[Your goal]:
Go line by line through the records below. Copy whichever lines contain the string "schottky".

= = =

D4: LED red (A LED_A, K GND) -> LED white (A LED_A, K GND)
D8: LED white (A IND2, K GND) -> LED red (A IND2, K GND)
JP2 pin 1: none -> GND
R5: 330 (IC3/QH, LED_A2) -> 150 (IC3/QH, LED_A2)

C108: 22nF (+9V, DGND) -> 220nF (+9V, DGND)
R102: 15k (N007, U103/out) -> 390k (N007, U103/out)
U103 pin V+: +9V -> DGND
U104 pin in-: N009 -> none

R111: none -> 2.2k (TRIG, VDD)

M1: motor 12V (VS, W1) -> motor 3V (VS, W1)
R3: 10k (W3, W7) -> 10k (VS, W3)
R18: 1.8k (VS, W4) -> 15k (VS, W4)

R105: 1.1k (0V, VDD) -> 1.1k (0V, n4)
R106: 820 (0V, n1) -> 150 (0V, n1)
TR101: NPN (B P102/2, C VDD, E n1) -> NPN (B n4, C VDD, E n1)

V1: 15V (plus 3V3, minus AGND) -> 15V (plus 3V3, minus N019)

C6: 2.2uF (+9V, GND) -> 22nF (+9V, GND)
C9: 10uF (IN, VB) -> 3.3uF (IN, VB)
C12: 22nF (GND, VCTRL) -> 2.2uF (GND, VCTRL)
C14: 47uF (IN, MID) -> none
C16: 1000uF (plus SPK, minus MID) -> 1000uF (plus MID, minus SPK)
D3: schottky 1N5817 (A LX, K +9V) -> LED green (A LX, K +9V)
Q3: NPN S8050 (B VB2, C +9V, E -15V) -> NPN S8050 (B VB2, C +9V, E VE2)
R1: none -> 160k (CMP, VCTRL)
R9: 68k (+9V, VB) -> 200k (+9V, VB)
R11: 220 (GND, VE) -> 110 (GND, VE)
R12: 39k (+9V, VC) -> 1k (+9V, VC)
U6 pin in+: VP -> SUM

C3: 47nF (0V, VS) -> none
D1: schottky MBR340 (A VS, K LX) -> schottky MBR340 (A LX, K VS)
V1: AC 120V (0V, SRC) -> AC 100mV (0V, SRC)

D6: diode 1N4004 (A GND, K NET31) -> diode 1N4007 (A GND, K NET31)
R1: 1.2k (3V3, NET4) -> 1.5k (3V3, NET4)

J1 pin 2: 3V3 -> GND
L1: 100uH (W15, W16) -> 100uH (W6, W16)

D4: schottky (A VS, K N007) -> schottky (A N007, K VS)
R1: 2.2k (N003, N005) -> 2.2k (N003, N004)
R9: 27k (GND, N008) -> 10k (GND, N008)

= = =

[Your response]:
D3: schottky 1N5817 (A LX, K +9V) -> LED green (A LX, K +9V)
D1: schottky MBR340 (A VS, K LX) -> schottky MBR340 (A LX, K VS)
D4: schottky (A VS, K N007) -> schottky (A N007, K VS)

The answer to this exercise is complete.